**What to produce**.
Your task is to transcribe all of the records exactly and leave out the pictures.

**Scene change data**.

╔══

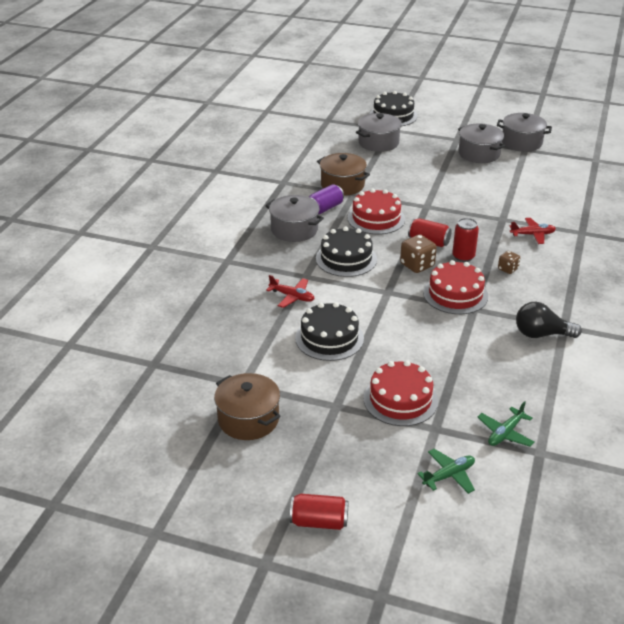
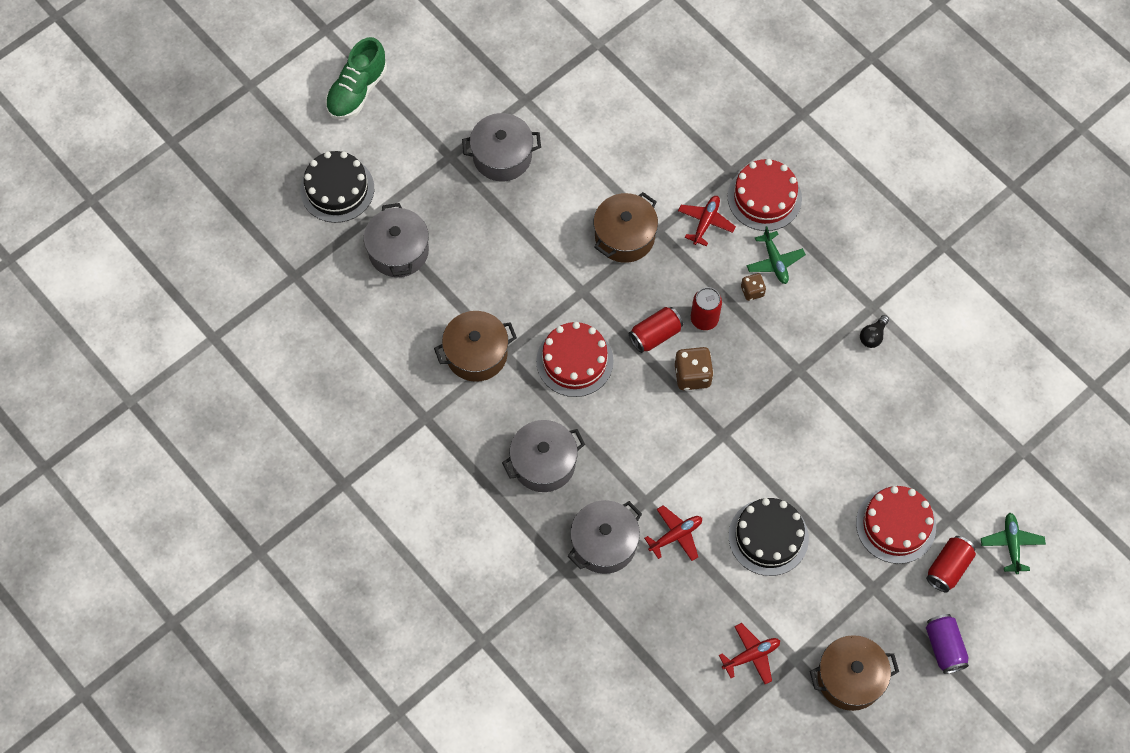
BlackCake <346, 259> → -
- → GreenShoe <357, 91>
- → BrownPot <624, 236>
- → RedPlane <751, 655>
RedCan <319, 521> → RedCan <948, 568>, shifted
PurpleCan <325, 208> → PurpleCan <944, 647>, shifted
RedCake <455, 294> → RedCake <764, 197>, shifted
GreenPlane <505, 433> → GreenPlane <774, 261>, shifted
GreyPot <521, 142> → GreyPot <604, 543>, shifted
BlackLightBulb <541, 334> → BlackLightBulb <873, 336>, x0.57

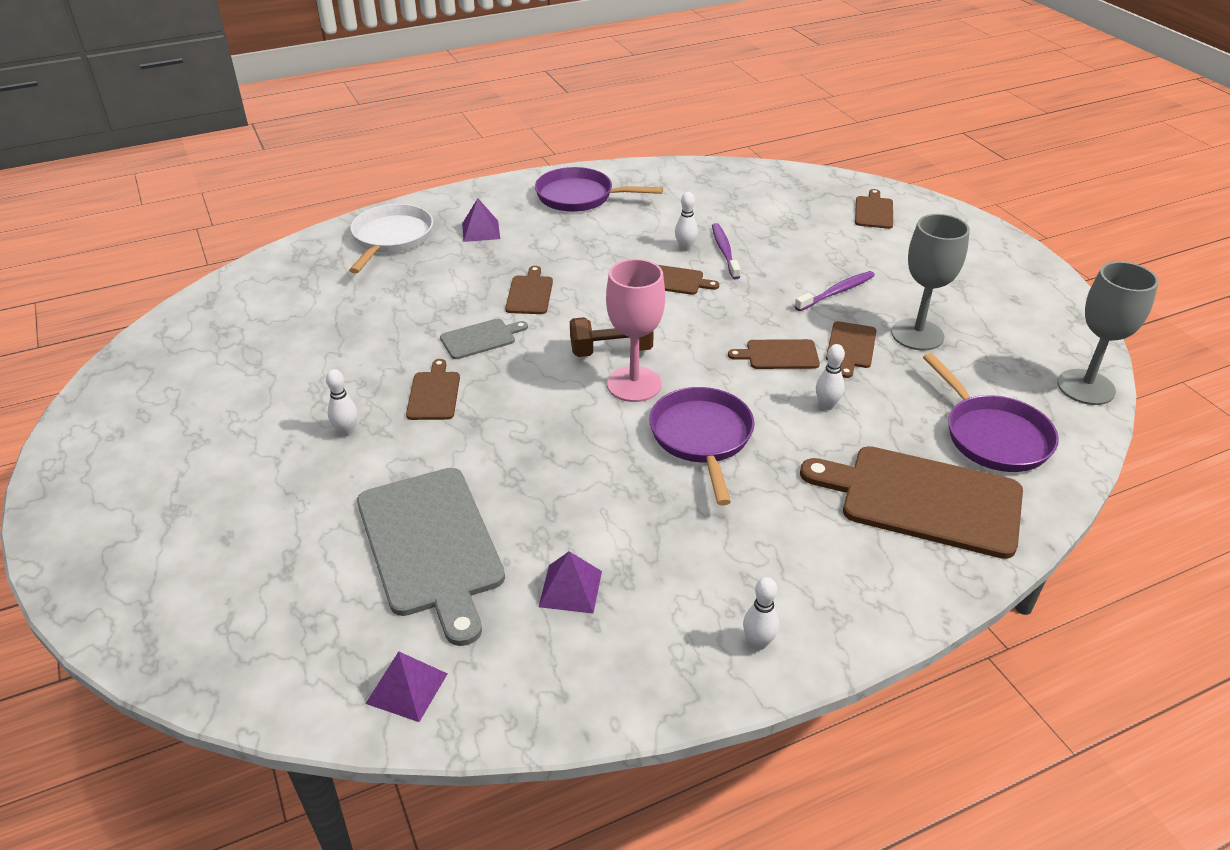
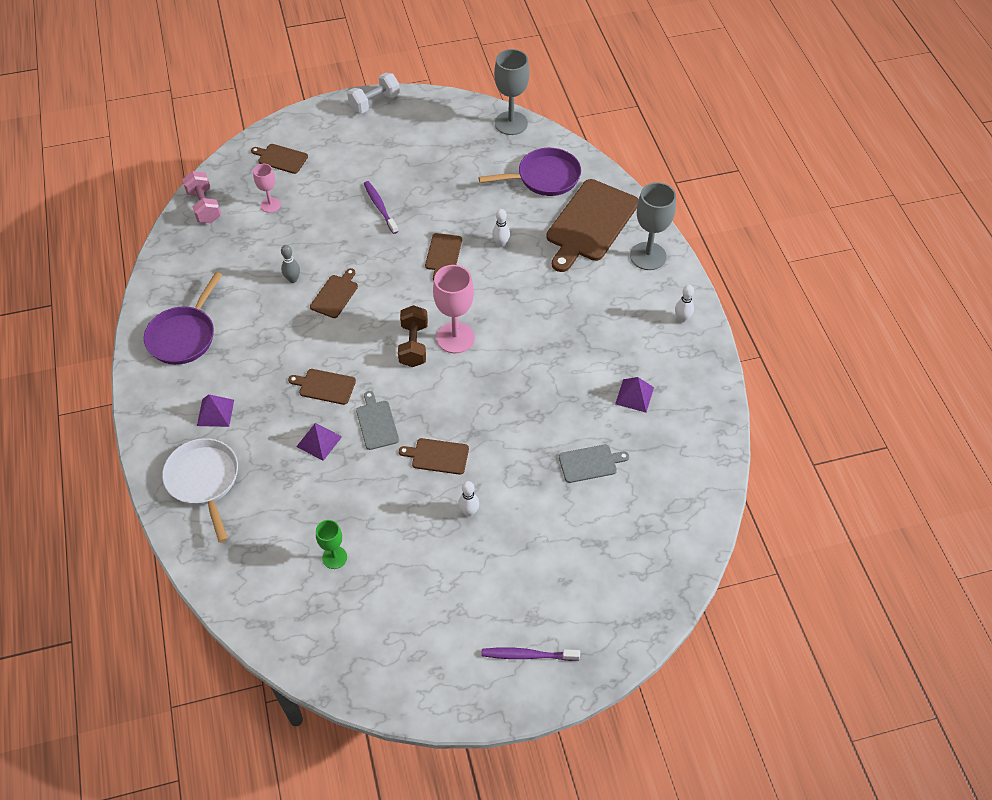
PurplePan <702, 438> → -
BrownCuttingBoard <850, 347> → -
- → PinkDumbbell <204, 207>
- → PinkGoblet <270, 205>
- → GreenGoblet <334, 557>
- → WhiteDumbbell <374, 102>
PurplePyramid <407, 688> → PurplePyramid <319, 441>, shifted
PurpleToothbrush <724, 251> → PurpleToothbrush <527, 655>, shifted
GreyGoblet <917, 335> → GreyGoblet <648, 256>, shifted
WhiteBowlingPin <685, 248> → GreyBowlingPin <293, 279>
WhitePan <391, 239> → WhitePan <204, 481>, 45 degrees clockwise
GreyCuttingBoard <431, 546> → GreyCuttingBoard <590, 463>, x0.48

╚══

**Response to the exercise**.
BlackCake <346, 259> → -
- → GreenShoe <357, 91>
- → BrownPot <624, 236>
- → RedPlane <751, 655>
RedCan <319, 521> → RedCan <948, 568>, shifted
PurpleCan <325, 208> → PurpleCan <944, 647>, shifted
RedCake <455, 294> → RedCake <764, 197>, shifted
GreenPlane <505, 433> → GreenPlane <774, 261>, shifted
GreyPot <521, 142> → GreyPot <604, 543>, shifted
BlackLightBulb <541, 334> → BlackLightBulb <873, 336>, x0.57

PurplePan <702, 438> → -
BrownCuttingBoard <850, 347> → -
- → PinkDumbbell <204, 207>
- → PinkGoblet <270, 205>
- → GreenGoblet <334, 557>
- → WhiteDumbbell <374, 102>
PurplePyramid <407, 688> → PurplePyramid <319, 441>, shifted
PurpleToothbrush <724, 251> → PurpleToothbrush <527, 655>, shifted
GreyGoblet <917, 335> → GreyGoblet <648, 256>, shifted
WhiteBowlingPin <685, 248> → GreyBowlingPin <293, 279>
WhitePan <391, 239> → WhitePan <204, 481>, 45 degrees clockwise
GreyCuttingBoard <431, 546> → GreyCuttingBoard <590, 463>, x0.48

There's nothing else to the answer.